* What is required *
Copy the data exactly from the line that contains "(607, 255) = (815, 356): yellow pot -> none" through the line that contains "(442, 440) = (807, 529): blue", keeping both end lines and leaving out everything else.

* Extracted data *
+===+

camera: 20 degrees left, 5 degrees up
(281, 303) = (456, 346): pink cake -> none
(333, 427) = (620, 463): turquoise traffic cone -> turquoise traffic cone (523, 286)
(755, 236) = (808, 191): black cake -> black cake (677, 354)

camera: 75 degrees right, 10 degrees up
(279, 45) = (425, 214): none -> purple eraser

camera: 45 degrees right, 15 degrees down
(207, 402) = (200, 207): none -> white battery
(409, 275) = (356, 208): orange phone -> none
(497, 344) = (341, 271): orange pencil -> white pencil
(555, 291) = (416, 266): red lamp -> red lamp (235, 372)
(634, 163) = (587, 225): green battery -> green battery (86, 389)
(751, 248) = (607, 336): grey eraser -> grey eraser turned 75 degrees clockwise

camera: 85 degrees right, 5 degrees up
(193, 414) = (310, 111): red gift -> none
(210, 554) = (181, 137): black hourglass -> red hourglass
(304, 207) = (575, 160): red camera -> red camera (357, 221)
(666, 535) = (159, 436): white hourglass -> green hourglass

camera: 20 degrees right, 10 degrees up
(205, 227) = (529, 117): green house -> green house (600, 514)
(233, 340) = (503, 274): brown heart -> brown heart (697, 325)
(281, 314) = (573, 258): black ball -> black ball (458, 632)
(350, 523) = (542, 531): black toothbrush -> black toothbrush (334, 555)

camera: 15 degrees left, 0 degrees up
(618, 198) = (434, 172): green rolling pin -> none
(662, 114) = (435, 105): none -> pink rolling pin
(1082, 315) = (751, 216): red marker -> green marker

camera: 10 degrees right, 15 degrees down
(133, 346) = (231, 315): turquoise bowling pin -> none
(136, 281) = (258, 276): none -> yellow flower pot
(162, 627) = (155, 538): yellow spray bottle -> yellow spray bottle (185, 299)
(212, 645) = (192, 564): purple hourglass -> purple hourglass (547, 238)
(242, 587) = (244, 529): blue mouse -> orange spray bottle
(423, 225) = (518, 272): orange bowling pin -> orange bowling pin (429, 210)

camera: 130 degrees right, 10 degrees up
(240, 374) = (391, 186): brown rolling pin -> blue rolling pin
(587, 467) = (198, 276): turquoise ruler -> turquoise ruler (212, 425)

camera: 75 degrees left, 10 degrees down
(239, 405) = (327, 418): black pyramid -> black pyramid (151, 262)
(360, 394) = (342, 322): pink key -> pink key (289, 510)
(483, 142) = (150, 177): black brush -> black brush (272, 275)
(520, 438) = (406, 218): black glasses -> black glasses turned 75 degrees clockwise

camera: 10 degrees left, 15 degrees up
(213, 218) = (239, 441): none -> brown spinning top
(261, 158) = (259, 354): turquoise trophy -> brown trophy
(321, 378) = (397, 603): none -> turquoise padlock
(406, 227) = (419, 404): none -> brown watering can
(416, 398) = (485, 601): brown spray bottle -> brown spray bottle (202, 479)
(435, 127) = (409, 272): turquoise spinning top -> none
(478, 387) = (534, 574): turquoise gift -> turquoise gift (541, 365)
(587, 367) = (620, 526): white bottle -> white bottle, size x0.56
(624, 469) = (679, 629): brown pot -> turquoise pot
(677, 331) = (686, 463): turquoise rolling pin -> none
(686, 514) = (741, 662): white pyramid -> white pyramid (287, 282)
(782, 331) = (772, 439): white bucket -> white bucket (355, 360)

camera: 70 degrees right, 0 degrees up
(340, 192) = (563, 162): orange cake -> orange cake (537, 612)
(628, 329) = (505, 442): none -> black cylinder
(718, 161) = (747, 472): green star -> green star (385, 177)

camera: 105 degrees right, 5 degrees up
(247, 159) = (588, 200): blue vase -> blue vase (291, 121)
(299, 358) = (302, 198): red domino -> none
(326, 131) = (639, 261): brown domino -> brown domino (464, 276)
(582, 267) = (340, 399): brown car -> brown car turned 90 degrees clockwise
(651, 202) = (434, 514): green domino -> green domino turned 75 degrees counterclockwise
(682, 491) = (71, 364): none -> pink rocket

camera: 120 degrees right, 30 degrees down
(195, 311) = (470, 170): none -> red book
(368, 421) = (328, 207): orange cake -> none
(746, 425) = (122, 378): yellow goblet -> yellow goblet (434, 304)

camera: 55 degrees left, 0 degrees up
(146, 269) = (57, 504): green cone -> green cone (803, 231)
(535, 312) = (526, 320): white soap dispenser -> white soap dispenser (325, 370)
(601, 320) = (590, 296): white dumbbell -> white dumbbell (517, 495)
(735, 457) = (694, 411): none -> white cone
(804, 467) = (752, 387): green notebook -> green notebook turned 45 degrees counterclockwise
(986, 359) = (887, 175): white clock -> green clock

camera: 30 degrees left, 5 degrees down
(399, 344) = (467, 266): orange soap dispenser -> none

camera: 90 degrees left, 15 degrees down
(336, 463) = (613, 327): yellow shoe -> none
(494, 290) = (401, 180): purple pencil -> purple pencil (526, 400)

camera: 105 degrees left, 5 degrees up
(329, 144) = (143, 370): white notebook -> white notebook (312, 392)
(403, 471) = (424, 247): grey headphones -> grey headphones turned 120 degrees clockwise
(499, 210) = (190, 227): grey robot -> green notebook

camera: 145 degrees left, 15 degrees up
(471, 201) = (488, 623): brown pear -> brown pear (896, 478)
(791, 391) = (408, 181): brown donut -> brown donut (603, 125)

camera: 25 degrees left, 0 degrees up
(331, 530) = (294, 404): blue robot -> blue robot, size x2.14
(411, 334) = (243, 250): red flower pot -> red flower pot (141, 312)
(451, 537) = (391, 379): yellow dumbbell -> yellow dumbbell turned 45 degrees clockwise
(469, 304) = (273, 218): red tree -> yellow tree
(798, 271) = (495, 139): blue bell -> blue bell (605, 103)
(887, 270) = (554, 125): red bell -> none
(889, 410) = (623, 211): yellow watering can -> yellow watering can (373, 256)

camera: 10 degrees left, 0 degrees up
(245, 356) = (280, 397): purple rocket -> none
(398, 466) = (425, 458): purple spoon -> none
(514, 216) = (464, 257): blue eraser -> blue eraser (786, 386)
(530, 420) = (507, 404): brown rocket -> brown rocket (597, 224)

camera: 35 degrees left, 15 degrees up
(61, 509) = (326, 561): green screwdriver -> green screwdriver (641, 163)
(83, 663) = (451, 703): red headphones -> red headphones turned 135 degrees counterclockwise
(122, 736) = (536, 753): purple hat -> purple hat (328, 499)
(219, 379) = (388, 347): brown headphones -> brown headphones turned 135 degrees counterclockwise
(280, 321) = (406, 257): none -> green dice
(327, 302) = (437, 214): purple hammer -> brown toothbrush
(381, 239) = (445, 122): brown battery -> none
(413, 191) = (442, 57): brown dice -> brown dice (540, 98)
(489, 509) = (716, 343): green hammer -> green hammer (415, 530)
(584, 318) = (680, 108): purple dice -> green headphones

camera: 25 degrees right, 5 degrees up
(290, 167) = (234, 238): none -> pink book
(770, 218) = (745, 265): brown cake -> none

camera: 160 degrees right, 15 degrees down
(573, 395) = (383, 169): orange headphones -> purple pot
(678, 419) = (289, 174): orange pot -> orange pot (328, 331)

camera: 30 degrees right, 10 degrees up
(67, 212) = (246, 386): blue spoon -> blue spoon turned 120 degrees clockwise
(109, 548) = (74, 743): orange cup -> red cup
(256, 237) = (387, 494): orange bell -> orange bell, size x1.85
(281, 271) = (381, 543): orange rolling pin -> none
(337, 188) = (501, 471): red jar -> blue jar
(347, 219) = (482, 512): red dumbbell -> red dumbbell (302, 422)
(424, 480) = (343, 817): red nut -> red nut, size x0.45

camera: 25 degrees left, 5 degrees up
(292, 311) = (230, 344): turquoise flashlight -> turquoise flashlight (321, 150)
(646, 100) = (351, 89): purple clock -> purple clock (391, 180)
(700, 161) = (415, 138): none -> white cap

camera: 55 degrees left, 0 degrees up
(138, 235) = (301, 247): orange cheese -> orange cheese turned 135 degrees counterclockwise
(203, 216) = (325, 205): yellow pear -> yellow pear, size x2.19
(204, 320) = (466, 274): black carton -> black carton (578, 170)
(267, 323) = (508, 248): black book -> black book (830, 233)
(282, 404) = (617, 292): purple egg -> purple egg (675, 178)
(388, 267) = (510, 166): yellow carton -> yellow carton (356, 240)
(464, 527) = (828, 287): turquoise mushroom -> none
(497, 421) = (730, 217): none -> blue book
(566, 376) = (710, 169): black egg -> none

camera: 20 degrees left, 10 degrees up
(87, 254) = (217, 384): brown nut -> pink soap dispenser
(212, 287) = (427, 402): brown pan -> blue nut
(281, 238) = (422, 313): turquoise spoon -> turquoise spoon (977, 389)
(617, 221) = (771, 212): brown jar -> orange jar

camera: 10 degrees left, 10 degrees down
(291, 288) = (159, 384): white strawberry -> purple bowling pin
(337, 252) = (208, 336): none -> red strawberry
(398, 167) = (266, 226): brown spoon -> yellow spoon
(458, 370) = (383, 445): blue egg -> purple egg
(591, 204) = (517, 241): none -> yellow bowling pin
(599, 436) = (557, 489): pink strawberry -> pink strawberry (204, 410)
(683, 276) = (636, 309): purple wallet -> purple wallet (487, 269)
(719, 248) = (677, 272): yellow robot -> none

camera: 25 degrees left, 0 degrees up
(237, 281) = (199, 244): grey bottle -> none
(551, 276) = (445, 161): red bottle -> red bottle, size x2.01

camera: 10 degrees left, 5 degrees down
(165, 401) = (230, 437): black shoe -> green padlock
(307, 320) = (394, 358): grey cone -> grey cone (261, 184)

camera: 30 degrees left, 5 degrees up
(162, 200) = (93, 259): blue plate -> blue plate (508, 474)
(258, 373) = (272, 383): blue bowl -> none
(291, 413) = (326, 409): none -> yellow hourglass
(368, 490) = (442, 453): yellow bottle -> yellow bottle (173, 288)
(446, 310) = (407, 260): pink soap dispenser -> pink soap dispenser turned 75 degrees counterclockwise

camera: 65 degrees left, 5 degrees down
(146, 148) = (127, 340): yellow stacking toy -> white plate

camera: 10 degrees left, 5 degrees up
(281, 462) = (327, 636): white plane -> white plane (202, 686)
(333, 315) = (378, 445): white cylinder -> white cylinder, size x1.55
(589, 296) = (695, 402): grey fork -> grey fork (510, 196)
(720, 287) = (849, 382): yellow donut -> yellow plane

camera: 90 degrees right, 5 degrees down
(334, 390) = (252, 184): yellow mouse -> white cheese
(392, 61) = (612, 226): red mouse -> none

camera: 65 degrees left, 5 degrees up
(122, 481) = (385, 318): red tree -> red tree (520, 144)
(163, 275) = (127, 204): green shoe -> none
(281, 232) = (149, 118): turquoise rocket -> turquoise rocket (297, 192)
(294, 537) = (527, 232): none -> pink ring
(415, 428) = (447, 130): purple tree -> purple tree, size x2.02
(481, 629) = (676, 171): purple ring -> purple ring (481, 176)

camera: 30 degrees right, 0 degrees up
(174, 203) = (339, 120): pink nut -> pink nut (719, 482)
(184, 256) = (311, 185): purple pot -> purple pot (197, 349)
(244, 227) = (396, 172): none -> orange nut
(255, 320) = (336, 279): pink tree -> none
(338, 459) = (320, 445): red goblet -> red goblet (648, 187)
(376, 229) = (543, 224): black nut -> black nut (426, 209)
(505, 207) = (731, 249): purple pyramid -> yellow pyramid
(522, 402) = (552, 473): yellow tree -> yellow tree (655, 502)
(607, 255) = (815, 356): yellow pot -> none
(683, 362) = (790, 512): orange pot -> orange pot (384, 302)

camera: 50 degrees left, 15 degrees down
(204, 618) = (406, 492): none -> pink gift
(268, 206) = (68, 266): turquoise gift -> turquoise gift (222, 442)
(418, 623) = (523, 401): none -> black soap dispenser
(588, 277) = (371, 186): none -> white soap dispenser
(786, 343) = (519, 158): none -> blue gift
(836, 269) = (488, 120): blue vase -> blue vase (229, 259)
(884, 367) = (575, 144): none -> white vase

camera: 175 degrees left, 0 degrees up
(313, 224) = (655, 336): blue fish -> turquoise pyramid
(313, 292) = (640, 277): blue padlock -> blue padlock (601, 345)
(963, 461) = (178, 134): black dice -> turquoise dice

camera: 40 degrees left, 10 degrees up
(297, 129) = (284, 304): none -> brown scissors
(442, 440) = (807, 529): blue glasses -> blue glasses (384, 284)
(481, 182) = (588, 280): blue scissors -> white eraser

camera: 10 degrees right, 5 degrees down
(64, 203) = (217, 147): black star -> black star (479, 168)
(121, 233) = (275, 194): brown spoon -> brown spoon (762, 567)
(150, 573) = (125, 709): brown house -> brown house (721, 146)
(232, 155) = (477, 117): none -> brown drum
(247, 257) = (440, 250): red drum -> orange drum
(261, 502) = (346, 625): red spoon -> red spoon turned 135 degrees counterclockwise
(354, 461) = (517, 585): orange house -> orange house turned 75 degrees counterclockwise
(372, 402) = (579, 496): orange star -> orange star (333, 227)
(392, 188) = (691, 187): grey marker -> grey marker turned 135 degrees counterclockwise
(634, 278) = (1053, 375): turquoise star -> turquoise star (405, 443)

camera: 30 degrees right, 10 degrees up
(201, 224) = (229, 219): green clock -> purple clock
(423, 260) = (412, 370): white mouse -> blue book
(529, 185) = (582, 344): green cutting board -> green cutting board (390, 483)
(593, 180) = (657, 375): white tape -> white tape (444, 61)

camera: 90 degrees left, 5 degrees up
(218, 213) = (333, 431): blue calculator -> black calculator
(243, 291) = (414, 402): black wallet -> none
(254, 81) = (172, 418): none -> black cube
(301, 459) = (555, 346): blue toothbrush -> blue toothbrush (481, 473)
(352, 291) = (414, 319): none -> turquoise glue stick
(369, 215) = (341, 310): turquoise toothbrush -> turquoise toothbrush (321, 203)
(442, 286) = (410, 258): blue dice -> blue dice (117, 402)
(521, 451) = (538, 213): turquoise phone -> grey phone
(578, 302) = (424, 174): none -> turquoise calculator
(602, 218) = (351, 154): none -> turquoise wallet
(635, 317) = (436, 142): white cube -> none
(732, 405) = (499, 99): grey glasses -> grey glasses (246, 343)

+===+

* Written answer *
(607, 255) = (815, 356): yellow pot -> none
(683, 362) = (790, 512): orange pot -> orange pot (384, 302)

camera: 50 degrees left, 15 degrees down
(204, 618) = (406, 492): none -> pink gift
(268, 206) = (68, 266): turquoise gift -> turquoise gift (222, 442)
(418, 623) = (523, 401): none -> black soap dispenser
(588, 277) = (371, 186): none -> white soap dispenser
(786, 343) = (519, 158): none -> blue gift
(836, 269) = (488, 120): blue vase -> blue vase (229, 259)
(884, 367) = (575, 144): none -> white vase

camera: 175 degrees left, 0 degrees up
(313, 224) = (655, 336): blue fish -> turquoise pyramid
(313, 292) = (640, 277): blue padlock -> blue padlock (601, 345)
(963, 461) = (178, 134): black dice -> turquoise dice

camera: 40 degrees left, 10 degrees up
(297, 129) = (284, 304): none -> brown scissors
(442, 440) = (807, 529): blue glasses -> blue glasses (384, 284)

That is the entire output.